In the data below, find the line that contains "The snow-white cheese" and the line that contains "Where the rosy". Copy both, plus every line between them, exactly.

(Provided material Opens)

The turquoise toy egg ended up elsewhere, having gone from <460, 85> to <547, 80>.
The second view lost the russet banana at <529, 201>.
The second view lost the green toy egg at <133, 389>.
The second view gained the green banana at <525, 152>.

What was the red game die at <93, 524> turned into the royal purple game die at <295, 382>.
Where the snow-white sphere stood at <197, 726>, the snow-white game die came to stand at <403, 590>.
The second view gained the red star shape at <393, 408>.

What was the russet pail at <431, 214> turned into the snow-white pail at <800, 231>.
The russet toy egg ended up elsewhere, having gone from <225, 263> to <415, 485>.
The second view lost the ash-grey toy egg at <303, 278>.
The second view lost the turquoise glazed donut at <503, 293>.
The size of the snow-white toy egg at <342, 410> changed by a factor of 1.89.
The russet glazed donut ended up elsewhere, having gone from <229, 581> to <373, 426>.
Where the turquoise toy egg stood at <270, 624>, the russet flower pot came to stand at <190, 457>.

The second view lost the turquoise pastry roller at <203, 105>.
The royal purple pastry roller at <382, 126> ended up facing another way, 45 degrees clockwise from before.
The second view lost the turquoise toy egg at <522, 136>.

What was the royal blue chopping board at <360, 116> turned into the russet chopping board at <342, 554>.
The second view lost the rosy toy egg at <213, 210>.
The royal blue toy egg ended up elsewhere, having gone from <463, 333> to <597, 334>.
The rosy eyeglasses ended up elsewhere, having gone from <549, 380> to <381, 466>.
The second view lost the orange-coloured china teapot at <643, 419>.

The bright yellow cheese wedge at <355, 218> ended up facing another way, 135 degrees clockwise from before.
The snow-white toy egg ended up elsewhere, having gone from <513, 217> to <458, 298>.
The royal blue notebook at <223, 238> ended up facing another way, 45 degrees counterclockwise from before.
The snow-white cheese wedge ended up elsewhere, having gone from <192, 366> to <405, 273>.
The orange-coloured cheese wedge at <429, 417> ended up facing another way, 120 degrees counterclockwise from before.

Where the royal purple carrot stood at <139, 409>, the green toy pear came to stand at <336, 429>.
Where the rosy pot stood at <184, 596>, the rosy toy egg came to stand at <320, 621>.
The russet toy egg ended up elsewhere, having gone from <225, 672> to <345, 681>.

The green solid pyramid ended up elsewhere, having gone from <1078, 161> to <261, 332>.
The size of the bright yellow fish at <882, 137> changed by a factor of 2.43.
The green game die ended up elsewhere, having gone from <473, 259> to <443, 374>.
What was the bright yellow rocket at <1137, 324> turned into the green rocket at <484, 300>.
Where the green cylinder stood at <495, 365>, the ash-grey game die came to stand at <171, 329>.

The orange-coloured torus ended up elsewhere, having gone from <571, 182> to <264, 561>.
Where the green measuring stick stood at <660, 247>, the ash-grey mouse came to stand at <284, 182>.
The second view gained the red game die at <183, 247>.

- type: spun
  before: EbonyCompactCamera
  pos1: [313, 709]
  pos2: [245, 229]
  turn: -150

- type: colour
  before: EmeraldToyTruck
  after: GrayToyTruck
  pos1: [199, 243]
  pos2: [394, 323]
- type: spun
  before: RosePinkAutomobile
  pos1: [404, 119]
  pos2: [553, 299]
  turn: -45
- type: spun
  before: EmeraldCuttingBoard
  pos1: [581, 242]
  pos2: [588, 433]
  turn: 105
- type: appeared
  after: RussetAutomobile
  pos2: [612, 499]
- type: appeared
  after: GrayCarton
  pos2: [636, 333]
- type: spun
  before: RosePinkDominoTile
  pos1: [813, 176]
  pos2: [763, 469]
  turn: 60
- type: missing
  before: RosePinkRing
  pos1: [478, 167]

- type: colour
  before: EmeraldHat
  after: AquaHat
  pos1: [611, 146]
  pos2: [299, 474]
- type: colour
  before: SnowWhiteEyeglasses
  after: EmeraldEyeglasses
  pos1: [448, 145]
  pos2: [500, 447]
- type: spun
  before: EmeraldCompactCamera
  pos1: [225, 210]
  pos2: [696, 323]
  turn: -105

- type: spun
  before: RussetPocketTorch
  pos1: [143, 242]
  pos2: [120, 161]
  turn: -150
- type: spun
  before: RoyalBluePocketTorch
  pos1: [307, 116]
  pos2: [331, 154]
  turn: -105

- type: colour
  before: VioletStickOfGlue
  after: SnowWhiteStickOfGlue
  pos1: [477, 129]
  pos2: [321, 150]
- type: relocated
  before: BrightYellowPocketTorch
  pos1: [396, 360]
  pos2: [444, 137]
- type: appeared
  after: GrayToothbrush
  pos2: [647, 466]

(Provided material Closes)

• Solution for this task:
The snow-white cheese wedge ended up elsewhere, having gone from <192, 366> to <405, 273>.
The orange-coloured cheese wedge at <429, 417> ended up facing another way, 120 degrees counterclockwise from before.

Where the royal purple carrot stood at <139, 409>, the green toy pear came to stand at <336, 429>.
Where the rosy pot stood at <184, 596>, the rosy toy egg came to stand at <320, 621>.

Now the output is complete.